Your response should give back each record exactly, word for word.
Segment Start: Data records
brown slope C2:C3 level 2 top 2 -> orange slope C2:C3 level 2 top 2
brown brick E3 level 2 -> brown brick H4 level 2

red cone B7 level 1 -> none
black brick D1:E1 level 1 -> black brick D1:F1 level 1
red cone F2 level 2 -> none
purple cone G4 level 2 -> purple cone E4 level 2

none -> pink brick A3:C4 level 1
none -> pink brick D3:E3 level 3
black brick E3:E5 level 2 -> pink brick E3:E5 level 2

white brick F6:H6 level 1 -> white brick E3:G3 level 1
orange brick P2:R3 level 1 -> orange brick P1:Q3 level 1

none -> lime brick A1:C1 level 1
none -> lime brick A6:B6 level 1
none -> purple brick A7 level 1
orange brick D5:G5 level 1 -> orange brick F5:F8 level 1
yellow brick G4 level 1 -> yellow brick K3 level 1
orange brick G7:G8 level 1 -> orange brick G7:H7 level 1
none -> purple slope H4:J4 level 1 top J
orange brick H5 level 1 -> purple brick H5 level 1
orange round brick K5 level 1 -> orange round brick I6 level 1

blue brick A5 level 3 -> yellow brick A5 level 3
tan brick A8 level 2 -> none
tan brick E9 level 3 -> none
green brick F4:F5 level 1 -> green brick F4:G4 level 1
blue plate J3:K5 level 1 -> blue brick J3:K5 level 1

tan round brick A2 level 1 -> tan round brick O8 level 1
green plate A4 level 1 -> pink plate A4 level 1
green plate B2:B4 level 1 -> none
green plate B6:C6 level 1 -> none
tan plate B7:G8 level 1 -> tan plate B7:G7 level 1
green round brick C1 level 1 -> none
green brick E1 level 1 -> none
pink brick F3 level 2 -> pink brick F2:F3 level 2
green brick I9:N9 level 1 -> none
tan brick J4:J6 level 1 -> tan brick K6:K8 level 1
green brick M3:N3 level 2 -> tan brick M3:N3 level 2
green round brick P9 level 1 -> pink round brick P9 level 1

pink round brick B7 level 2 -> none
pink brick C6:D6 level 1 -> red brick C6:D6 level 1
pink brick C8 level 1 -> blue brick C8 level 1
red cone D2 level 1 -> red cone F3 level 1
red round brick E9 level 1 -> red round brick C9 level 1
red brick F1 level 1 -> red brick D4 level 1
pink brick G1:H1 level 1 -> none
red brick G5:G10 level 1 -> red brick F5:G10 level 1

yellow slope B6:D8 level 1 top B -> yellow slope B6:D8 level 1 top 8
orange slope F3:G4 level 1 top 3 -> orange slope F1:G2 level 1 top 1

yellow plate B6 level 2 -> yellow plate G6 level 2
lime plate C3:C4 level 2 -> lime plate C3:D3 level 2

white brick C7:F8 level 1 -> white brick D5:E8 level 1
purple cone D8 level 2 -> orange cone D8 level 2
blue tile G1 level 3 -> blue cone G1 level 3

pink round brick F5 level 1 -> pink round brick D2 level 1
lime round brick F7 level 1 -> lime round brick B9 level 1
Segment End: Data records
Answer to this exercise
brown slope C2:C3 level 2 top 2 -> orange slope C2:C3 level 2 top 2
brown brick E3 level 2 -> brown brick H4 level 2

red cone B7 level 1 -> none
black brick D1:E1 level 1 -> black brick D1:F1 level 1
red cone F2 level 2 -> none
purple cone G4 level 2 -> purple cone E4 level 2

none -> pink brick A3:C4 level 1
none -> pink brick D3:E3 level 3
black brick E3:E5 level 2 -> pink brick E3:E5 level 2

white brick F6:H6 level 1 -> white brick E3:G3 level 1
orange brick P2:R3 level 1 -> orange brick P1:Q3 level 1

none -> lime brick A1:C1 level 1
none -> lime brick A6:B6 level 1
none -> purple brick A7 level 1
orange brick D5:G5 level 1 -> orange brick F5:F8 level 1
yellow brick G4 level 1 -> yellow brick K3 level 1
orange brick G7:G8 level 1 -> orange brick G7:H7 level 1
none -> purple slope H4:J4 level 1 top J
orange brick H5 level 1 -> purple brick H5 level 1
orange round brick K5 level 1 -> orange round brick I6 level 1

blue brick A5 level 3 -> yellow brick A5 level 3
tan brick A8 level 2 -> none
tan brick E9 level 3 -> none
green brick F4:F5 level 1 -> green brick F4:G4 level 1
blue plate J3:K5 level 1 -> blue brick J3:K5 level 1

tan round brick A2 level 1 -> tan round brick O8 level 1
green plate A4 level 1 -> pink plate A4 level 1
green plate B2:B4 level 1 -> none
green plate B6:C6 level 1 -> none
tan plate B7:G8 level 1 -> tan plate B7:G7 level 1
green round brick C1 level 1 -> none
green brick E1 level 1 -> none
pink brick F3 level 2 -> pink brick F2:F3 level 2
green brick I9:N9 level 1 -> none
tan brick J4:J6 level 1 -> tan brick K6:K8 level 1
green brick M3:N3 level 2 -> tan brick M3:N3 level 2
green round brick P9 level 1 -> pink round brick P9 level 1

pink round brick B7 level 2 -> none
pink brick C6:D6 level 1 -> red brick C6:D6 level 1
pink brick C8 level 1 -> blue brick C8 level 1
red cone D2 level 1 -> red cone F3 level 1
red round brick E9 level 1 -> red round brick C9 level 1
red brick F1 level 1 -> red brick D4 level 1
pink brick G1:H1 level 1 -> none
red brick G5:G10 level 1 -> red brick F5:G10 level 1

yellow slope B6:D8 level 1 top B -> yellow slope B6:D8 level 1 top 8
orange slope F3:G4 level 1 top 3 -> orange slope F1:G2 level 1 top 1

yellow plate B6 level 2 -> yellow plate G6 level 2
lime plate C3:C4 level 2 -> lime plate C3:D3 level 2

white brick C7:F8 level 1 -> white brick D5:E8 level 1
purple cone D8 level 2 -> orange cone D8 level 2
blue tile G1 level 3 -> blue cone G1 level 3

pink round brick F5 level 1 -> pink round brick D2 level 1
lime round brick F7 level 1 -> lime round brick B9 level 1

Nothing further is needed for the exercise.